**DATASET CONTENT:**
## Begin
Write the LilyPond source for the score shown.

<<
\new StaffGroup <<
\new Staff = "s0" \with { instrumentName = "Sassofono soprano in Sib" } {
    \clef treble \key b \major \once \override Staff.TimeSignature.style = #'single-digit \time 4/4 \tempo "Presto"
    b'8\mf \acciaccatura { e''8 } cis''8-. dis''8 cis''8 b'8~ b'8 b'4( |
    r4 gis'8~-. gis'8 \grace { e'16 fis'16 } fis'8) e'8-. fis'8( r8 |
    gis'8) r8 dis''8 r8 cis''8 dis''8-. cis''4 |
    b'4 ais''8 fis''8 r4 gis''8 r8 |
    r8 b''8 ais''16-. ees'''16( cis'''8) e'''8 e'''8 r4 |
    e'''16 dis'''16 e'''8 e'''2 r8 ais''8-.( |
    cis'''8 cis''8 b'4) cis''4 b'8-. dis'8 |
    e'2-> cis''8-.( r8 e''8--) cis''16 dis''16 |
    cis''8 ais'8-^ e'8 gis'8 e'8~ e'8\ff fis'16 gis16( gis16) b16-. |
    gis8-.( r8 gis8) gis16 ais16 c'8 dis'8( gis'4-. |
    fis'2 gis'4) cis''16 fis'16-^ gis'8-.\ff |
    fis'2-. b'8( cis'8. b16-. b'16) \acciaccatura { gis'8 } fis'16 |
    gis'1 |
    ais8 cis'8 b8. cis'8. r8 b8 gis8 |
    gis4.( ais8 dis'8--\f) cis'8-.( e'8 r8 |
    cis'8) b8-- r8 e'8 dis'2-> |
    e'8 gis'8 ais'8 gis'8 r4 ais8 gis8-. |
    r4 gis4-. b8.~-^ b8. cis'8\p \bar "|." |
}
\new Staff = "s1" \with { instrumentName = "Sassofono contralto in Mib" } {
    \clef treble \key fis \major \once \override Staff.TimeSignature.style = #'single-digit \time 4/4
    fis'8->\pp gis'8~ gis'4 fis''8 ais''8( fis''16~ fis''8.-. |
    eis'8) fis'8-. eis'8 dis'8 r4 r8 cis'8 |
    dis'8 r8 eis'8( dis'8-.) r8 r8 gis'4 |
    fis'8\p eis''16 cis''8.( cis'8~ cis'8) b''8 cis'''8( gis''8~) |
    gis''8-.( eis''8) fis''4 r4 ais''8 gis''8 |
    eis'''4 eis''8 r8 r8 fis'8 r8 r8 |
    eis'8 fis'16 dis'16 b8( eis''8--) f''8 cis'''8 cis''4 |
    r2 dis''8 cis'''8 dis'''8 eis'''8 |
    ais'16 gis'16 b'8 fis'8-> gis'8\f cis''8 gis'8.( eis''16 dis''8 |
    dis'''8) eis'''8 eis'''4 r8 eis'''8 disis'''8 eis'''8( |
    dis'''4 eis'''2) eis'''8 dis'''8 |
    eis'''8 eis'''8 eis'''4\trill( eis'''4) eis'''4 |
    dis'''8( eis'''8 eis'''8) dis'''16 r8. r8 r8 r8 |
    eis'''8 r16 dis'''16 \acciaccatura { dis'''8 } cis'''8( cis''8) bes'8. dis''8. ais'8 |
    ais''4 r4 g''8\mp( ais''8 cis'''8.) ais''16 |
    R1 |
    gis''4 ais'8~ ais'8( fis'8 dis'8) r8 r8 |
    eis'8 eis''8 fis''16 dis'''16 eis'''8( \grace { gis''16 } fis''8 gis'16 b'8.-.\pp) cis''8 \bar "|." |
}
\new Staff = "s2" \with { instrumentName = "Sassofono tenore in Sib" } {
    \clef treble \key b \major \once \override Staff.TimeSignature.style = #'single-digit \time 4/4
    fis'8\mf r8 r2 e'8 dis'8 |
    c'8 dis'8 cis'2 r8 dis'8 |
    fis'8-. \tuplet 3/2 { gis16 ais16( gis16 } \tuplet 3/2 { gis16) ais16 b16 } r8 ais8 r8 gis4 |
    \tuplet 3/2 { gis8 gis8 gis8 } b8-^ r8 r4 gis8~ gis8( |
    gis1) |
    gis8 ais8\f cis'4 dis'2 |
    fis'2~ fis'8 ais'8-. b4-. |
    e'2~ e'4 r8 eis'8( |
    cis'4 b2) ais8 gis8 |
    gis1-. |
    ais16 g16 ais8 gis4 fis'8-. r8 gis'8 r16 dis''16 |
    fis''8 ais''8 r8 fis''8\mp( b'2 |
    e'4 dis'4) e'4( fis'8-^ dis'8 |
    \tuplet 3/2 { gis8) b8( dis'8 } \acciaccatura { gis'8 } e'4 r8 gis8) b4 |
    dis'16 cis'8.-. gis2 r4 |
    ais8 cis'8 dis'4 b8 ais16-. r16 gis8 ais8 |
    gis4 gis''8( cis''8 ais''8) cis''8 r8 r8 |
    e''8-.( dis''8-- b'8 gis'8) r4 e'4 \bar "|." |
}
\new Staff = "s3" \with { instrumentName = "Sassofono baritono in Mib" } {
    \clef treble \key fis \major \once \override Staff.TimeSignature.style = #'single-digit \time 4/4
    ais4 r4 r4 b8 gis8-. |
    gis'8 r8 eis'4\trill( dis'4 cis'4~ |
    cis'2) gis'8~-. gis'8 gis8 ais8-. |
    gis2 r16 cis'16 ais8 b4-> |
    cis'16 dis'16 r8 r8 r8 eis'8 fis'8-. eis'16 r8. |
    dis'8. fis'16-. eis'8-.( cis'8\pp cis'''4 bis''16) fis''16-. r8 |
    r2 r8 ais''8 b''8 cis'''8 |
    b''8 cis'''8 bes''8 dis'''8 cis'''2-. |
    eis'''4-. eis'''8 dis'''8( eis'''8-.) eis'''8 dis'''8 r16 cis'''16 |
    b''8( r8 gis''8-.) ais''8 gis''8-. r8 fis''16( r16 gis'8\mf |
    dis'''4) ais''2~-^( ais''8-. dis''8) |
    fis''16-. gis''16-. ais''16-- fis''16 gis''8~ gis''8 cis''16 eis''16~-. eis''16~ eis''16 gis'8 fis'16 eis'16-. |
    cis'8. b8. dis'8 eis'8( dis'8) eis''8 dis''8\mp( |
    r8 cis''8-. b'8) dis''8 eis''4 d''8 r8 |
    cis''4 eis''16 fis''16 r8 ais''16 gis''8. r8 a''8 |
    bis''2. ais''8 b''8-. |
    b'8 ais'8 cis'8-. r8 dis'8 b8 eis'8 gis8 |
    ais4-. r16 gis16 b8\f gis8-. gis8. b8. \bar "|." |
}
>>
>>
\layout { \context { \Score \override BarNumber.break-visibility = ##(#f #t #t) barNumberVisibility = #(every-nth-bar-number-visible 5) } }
## End
**INSTRUCTIONS FOR THE TASK:** Show every line of the listing that contains the string "trill", treating uppercase and lowercase as different.

**FULL ANSWER:**
    eis'''8 eis'''8 eis'''4\trill( eis'''4) eis'''4 |
    gis'8 r8 eis'4\trill( dis'4 cis'4~ |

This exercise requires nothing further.